**EXERCISE**: Please restate every record below word for word and skip the pictures.

(Coordinate-based change listings)
■ ■ ■ ■
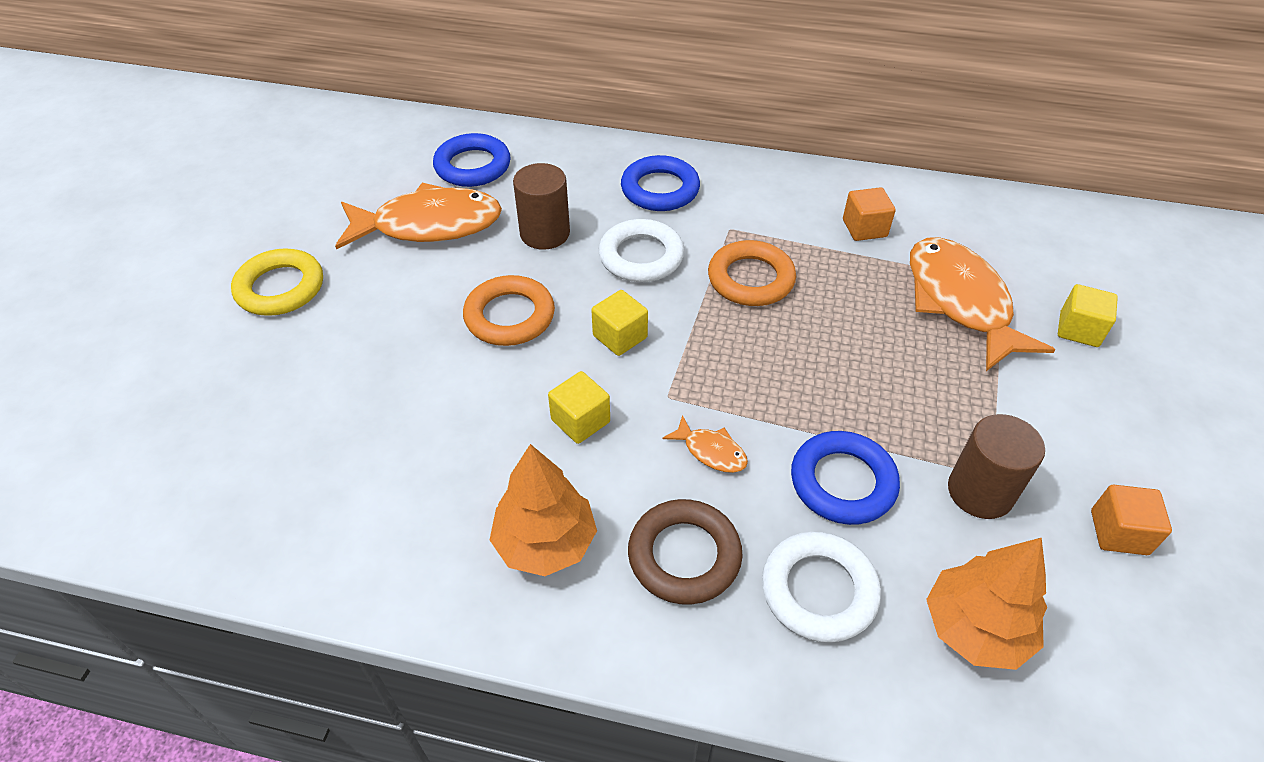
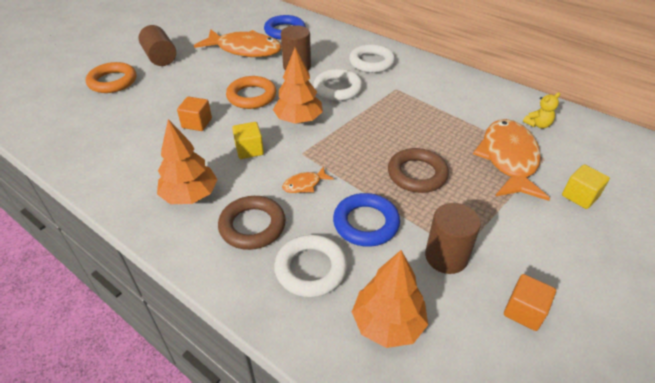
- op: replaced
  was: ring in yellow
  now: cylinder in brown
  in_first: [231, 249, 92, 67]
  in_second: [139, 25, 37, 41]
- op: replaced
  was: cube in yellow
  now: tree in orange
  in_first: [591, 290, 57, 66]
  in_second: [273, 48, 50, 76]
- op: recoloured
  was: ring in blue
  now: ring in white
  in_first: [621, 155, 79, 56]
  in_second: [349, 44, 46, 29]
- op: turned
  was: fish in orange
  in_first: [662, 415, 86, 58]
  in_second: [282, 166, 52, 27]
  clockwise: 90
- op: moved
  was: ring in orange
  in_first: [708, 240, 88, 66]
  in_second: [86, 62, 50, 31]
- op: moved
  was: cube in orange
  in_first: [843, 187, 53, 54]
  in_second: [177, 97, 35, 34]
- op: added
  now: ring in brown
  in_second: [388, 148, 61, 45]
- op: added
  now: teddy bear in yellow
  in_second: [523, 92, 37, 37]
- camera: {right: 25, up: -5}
■ ■ ■ ■
**RESPONSE TO THIS TASK**:
- op: replaced
  was: ring in yellow
  now: cylinder in brown
  in_first: [231, 249, 92, 67]
  in_second: [139, 25, 37, 41]
- op: replaced
  was: cube in yellow
  now: tree in orange
  in_first: [591, 290, 57, 66]
  in_second: [273, 48, 50, 76]
- op: recoloured
  was: ring in blue
  now: ring in white
  in_first: [621, 155, 79, 56]
  in_second: [349, 44, 46, 29]
- op: turned
  was: fish in orange
  in_first: [662, 415, 86, 58]
  in_second: [282, 166, 52, 27]
  clockwise: 90
- op: moved
  was: ring in orange
  in_first: [708, 240, 88, 66]
  in_second: [86, 62, 50, 31]
- op: moved
  was: cube in orange
  in_first: [843, 187, 53, 54]
  in_second: [177, 97, 35, 34]
- op: added
  now: ring in brown
  in_second: [388, 148, 61, 45]
- op: added
  now: teddy bear in yellow
  in_second: [523, 92, 37, 37]
- camera: {right: 25, up: -5}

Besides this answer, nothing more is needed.